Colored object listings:
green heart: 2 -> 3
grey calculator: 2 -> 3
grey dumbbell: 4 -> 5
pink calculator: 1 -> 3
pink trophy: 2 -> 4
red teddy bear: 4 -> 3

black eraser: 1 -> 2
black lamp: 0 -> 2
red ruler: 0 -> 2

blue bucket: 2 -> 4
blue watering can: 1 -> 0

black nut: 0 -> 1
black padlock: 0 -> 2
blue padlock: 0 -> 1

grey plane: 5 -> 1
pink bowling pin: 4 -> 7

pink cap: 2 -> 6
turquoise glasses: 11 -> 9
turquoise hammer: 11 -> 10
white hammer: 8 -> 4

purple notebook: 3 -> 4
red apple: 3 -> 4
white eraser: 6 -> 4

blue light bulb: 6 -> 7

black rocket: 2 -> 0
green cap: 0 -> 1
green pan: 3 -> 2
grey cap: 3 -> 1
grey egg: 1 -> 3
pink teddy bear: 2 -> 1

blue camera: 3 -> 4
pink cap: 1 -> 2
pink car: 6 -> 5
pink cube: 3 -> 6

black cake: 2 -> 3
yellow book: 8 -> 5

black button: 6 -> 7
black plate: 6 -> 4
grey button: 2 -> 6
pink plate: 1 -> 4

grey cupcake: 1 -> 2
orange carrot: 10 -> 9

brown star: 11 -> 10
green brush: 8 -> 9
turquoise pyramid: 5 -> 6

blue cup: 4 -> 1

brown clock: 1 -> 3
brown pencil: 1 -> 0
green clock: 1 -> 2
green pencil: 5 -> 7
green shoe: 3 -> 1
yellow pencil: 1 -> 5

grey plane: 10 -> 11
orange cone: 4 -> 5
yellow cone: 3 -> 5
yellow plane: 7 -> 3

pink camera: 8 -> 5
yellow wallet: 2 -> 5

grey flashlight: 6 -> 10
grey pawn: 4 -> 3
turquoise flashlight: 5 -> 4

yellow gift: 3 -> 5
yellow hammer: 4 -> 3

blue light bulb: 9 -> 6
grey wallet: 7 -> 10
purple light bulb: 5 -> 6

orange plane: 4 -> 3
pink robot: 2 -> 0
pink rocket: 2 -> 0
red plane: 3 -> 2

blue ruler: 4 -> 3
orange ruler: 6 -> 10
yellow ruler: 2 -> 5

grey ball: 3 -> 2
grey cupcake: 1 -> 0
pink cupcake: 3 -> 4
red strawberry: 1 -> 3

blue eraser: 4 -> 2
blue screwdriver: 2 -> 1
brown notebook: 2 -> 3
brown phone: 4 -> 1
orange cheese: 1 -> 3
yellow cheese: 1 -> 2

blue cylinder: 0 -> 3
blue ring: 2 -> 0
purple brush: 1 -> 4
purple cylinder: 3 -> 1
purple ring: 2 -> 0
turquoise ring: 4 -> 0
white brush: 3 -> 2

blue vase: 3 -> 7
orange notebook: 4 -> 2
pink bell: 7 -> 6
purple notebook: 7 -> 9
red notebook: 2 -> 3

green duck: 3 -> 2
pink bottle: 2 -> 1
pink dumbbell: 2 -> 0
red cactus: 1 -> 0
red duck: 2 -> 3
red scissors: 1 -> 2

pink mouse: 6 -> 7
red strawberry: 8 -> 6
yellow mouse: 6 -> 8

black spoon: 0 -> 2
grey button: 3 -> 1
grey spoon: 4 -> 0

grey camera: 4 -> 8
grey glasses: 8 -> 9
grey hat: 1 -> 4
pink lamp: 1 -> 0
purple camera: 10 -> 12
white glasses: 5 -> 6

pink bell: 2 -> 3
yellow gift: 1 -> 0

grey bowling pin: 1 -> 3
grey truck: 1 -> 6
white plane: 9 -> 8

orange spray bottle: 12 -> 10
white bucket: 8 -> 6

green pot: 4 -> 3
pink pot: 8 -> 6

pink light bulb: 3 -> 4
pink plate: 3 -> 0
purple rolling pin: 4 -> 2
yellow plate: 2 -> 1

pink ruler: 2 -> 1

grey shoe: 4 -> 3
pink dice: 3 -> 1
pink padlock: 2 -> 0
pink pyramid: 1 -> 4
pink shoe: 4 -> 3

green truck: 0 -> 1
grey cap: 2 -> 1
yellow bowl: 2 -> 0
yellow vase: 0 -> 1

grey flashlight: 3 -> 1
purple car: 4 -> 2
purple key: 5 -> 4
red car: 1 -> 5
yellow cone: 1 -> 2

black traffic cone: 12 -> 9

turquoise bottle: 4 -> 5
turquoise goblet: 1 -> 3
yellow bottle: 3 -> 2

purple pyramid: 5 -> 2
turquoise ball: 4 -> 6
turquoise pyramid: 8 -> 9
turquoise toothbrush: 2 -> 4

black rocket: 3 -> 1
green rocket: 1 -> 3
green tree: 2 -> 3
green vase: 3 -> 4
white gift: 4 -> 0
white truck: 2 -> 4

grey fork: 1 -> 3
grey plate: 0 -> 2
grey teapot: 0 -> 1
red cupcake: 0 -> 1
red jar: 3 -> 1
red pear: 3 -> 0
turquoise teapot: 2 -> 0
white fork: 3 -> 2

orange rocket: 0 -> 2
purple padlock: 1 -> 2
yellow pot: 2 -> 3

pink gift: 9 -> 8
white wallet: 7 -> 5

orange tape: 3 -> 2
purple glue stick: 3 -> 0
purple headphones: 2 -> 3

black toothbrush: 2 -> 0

- **WORK TO COMPLETE**
State in a single number how many lines in the data include the word "toothbrush".

- **SOLUTION TO THIS PROBLEM**
2